**Exercise instructions**
The stretch wanted below opens at the line containing "RADIO1: CC1101 -> SX1278" and closes at the line containing "BUTTON1 pin SIG: D2 -> D8". Please return it exactly, with no other lines.

***** Exercise inputs *****

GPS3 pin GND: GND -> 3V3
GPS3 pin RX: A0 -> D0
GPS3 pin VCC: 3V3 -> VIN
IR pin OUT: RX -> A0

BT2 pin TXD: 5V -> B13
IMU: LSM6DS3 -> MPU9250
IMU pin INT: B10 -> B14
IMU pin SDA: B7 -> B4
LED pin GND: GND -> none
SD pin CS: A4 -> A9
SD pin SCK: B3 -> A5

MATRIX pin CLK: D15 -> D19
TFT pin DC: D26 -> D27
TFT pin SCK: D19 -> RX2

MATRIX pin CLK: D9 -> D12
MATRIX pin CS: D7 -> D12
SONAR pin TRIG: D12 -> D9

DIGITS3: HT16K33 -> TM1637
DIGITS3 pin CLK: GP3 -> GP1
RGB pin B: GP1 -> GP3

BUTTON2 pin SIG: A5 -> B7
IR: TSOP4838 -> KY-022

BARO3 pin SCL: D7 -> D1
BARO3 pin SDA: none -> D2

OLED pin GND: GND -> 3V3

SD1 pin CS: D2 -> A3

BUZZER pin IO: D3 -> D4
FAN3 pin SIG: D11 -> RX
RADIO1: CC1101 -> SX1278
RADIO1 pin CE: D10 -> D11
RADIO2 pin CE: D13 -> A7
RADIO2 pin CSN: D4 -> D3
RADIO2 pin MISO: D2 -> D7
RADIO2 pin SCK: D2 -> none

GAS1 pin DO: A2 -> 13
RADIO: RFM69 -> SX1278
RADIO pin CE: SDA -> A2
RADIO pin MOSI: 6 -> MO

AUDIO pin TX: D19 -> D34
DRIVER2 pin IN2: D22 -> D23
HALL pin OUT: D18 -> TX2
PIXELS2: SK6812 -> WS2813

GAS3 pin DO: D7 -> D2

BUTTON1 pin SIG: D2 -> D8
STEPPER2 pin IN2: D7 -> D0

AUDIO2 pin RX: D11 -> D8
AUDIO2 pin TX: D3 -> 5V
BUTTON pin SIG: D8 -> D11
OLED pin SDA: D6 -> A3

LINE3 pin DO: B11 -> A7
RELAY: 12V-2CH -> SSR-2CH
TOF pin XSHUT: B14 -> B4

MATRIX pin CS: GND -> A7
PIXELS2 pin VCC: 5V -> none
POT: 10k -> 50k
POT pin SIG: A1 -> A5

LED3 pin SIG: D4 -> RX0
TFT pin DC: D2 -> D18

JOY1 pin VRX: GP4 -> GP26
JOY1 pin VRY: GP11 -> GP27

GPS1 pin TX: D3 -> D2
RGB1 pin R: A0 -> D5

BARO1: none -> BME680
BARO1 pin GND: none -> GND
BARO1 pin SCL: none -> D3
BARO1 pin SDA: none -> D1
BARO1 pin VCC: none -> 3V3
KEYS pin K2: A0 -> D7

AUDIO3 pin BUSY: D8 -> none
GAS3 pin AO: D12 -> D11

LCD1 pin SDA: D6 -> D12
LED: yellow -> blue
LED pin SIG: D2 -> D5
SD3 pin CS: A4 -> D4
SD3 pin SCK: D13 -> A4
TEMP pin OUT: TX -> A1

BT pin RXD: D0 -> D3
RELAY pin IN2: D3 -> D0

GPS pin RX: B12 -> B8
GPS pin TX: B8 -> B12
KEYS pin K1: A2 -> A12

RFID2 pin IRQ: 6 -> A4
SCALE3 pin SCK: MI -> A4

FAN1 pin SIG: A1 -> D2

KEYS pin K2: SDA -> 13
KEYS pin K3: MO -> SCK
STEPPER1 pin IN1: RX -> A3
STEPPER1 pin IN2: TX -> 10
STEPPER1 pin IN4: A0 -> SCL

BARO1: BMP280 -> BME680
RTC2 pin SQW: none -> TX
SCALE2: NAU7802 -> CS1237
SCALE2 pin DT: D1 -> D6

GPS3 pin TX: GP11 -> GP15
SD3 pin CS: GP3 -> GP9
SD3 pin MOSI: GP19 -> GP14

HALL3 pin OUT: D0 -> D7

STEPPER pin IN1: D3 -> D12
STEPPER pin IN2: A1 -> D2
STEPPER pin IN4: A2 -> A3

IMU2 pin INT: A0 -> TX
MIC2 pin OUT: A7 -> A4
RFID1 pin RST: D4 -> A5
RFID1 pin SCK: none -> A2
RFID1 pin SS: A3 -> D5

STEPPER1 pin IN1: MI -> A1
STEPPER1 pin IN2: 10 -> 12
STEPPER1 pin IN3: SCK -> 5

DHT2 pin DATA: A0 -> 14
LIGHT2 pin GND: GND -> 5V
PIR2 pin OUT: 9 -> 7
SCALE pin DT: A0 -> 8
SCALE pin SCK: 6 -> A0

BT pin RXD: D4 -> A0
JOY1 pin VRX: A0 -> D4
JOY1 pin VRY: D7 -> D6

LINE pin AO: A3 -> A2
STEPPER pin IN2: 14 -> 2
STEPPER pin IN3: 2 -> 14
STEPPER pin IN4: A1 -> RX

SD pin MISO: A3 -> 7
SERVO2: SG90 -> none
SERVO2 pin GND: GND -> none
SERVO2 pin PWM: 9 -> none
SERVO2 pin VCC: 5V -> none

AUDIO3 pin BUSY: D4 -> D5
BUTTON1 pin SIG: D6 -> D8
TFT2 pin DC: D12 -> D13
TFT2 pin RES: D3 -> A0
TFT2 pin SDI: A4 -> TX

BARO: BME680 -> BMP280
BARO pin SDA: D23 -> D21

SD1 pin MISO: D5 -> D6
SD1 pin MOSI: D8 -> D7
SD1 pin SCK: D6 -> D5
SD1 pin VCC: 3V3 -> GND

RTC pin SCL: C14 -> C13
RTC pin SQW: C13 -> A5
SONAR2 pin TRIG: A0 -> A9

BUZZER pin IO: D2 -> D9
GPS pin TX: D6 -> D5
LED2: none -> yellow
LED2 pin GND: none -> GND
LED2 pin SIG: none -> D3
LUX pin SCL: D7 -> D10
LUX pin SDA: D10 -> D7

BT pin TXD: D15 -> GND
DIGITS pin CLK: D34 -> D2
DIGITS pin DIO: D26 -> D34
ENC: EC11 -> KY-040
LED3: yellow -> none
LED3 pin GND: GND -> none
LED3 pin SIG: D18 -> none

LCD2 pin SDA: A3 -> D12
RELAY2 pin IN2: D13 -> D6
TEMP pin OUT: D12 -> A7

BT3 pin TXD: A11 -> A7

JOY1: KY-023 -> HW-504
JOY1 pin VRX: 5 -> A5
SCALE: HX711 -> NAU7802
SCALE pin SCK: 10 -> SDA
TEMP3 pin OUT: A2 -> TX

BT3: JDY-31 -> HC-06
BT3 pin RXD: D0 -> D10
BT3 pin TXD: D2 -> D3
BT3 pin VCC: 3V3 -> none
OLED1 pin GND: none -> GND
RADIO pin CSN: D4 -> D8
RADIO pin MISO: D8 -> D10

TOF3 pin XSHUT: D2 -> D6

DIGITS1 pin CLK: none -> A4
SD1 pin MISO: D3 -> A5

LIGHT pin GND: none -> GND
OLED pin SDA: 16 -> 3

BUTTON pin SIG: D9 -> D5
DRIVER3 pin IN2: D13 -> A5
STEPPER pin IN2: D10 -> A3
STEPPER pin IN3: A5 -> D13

*****

**Response to the exercise**
RADIO1: CC1101 -> SX1278
RADIO1 pin CE: D10 -> D11
RADIO2 pin CE: D13 -> A7
RADIO2 pin CSN: D4 -> D3
RADIO2 pin MISO: D2 -> D7
RADIO2 pin SCK: D2 -> none

GAS1 pin DO: A2 -> 13
RADIO: RFM69 -> SX1278
RADIO pin CE: SDA -> A2
RADIO pin MOSI: 6 -> MO

AUDIO pin TX: D19 -> D34
DRIVER2 pin IN2: D22 -> D23
HALL pin OUT: D18 -> TX2
PIXELS2: SK6812 -> WS2813

GAS3 pin DO: D7 -> D2

BUTTON1 pin SIG: D2 -> D8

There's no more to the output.